**Extracted material**
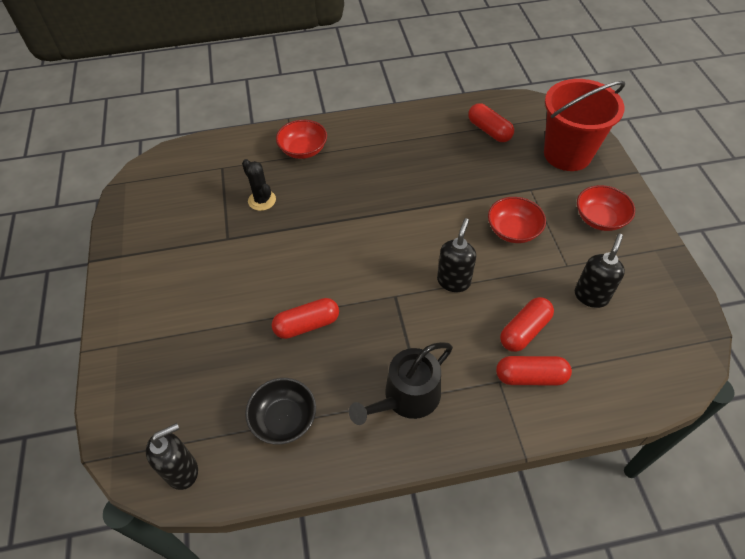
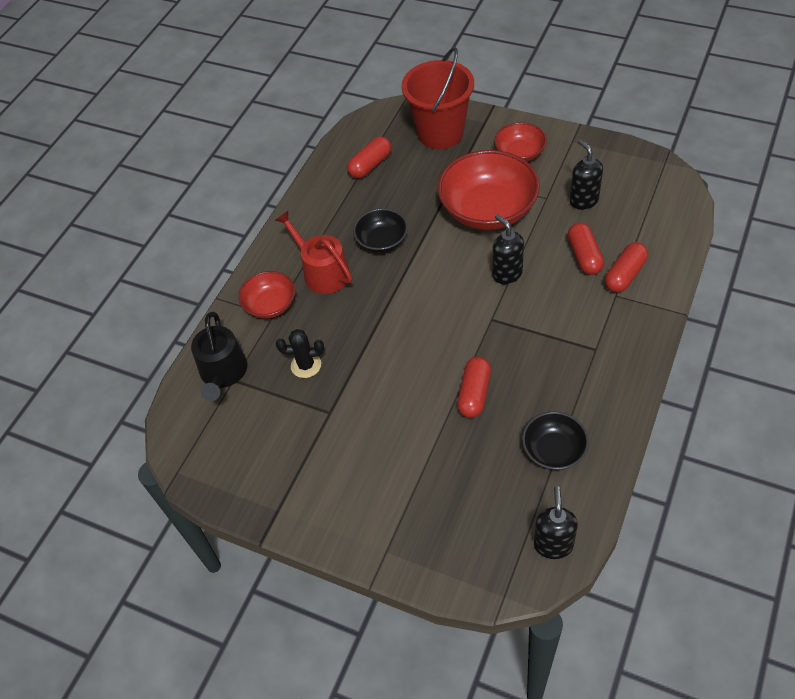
camera: 50 degrees left, 0 degrees up
(357, 161) = (322, 272): none -> red watering can
(406, 397) = (590, 359): black watering can -> black watering can (223, 373)
(417, 179) = (382, 241): none -> black bowl
(489, 131) = (370, 165): red capsule -> red capsule turned 45 degrees counterclockwise
(513, 230) = (488, 210): red bowl -> red bowl, size x1.85

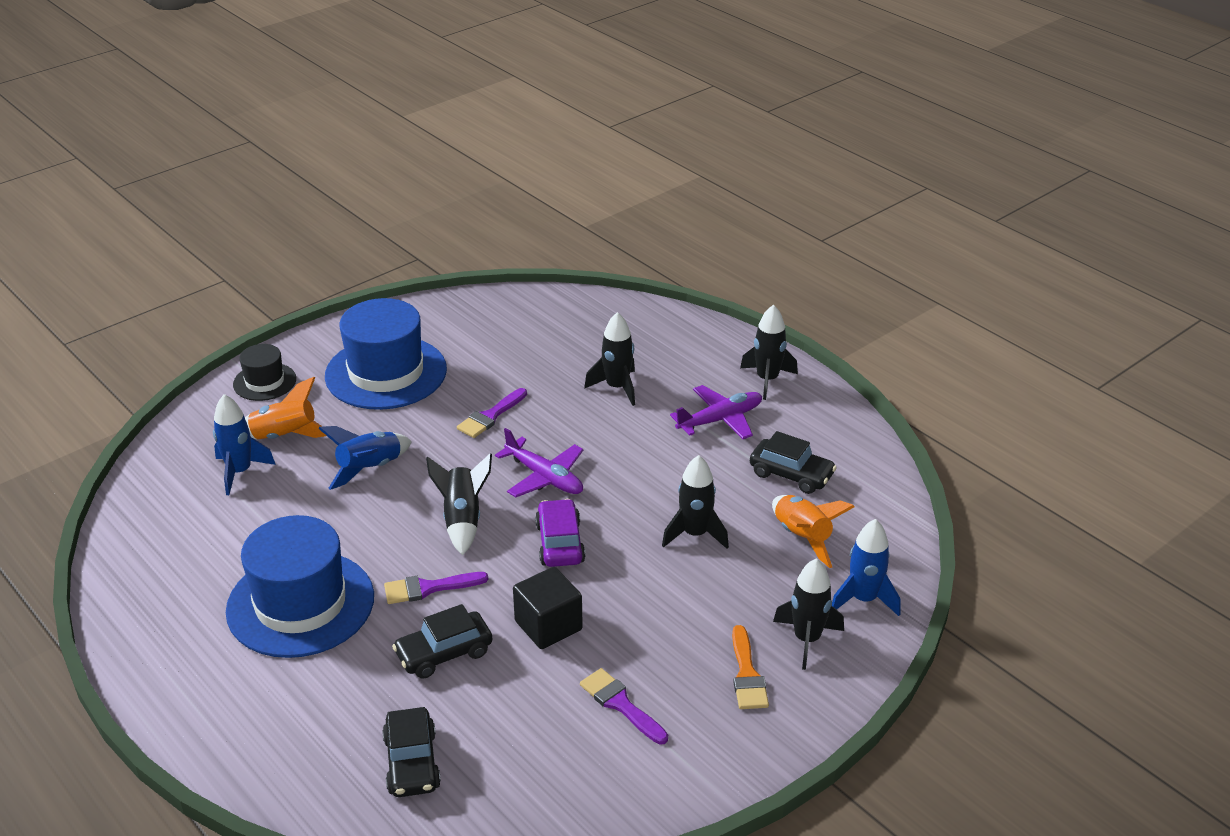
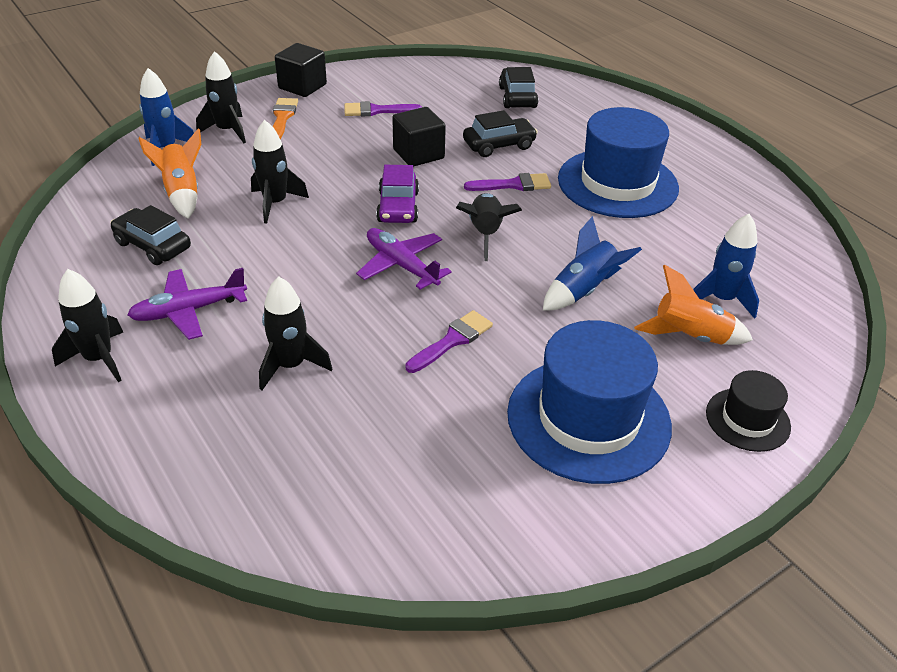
camera: 175 degrees left, 5 degrees up
(620, 704) = (376, 111): purple brush -> purple brush turned 120 degrees clockwise
(747, 748) = (302, 86): none -> black cube

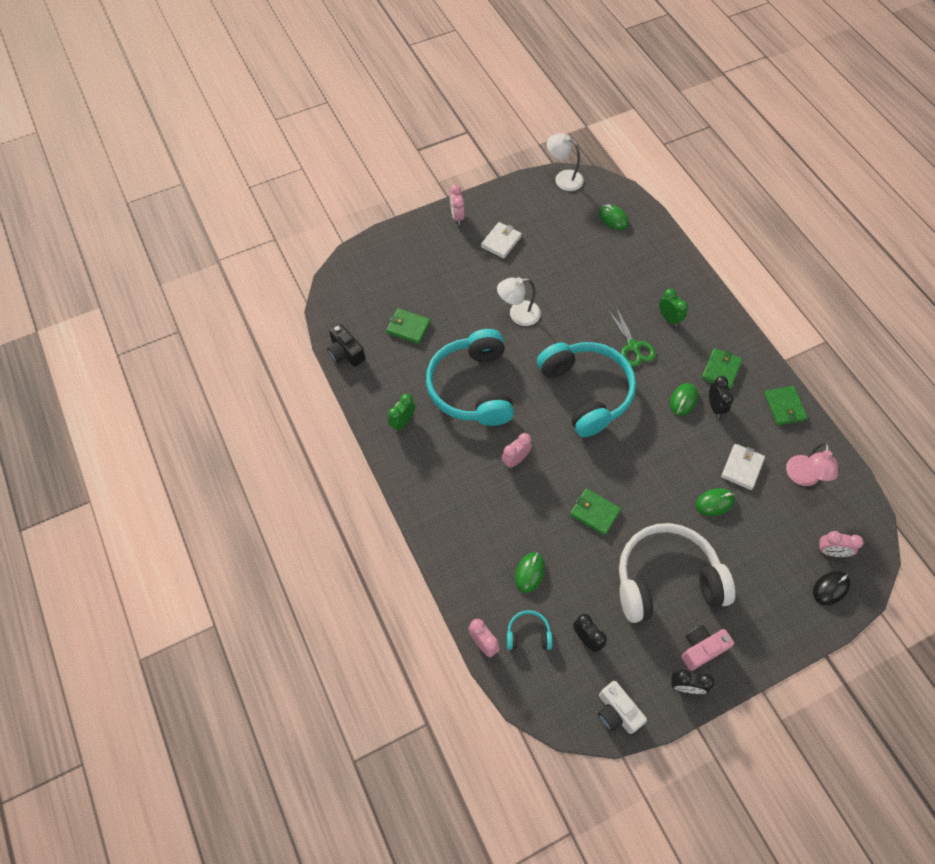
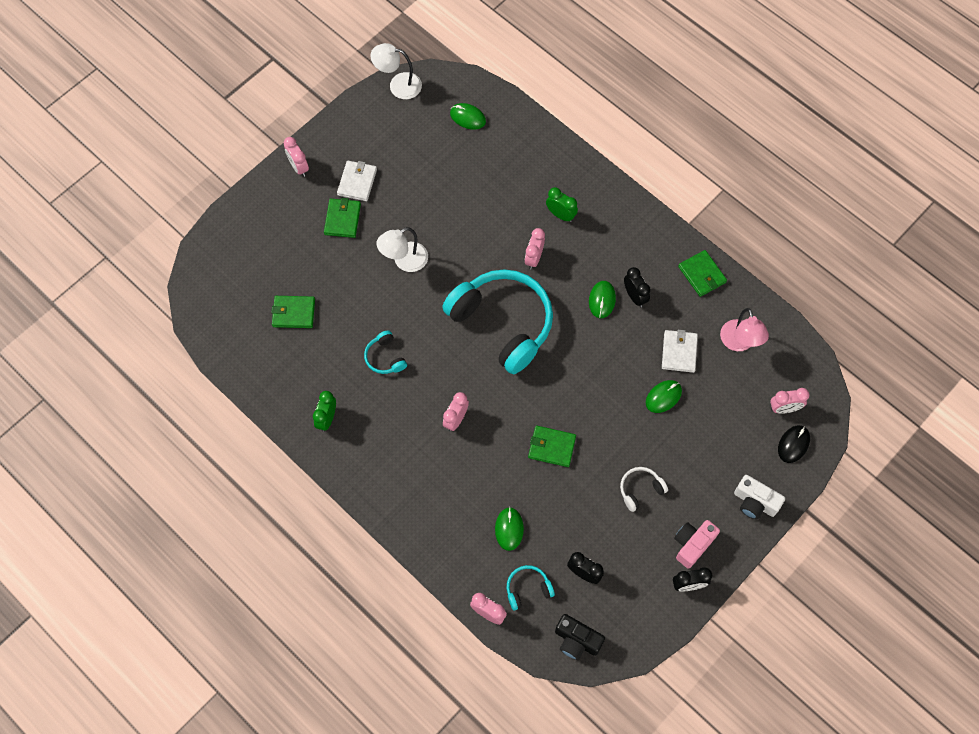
camera: 20 degrees left, 5 degrees up
(346, 353) = (238, 363): black camera -> black camera (577, 640)
(472, 387) = (385, 357): turquoise headphones -> turquoise headphones, size x0.41
(616, 712) = (633, 631): white camera -> white camera (754, 502)
(633, 346) = (534, 258): green scissors -> pink clock
(666, 579) = (640, 490): white headphones -> white headphones, size x0.41
(721, 370) = (629, 255): green wallet -> green wallet (342, 219)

**Task requirements**
Please leave out the pictures as you reproduce the lines exactly, from the first line of the entries through the line containing "(472, 387) = (385, 357): turquoise".

**Output for this task**
camera: 50 degrees left, 0 degrees up
(357, 161) = (322, 272): none -> red watering can
(406, 397) = (590, 359): black watering can -> black watering can (223, 373)
(417, 179) = (382, 241): none -> black bowl
(489, 131) = (370, 165): red capsule -> red capsule turned 45 degrees counterclockwise
(513, 230) = (488, 210): red bowl -> red bowl, size x1.85

camera: 175 degrees left, 5 degrees up
(620, 704) = (376, 111): purple brush -> purple brush turned 120 degrees clockwise
(747, 748) = (302, 86): none -> black cube

camera: 20 degrees left, 5 degrees up
(346, 353) = (238, 363): black camera -> black camera (577, 640)
(472, 387) = (385, 357): turquoise headphones -> turquoise headphones, size x0.41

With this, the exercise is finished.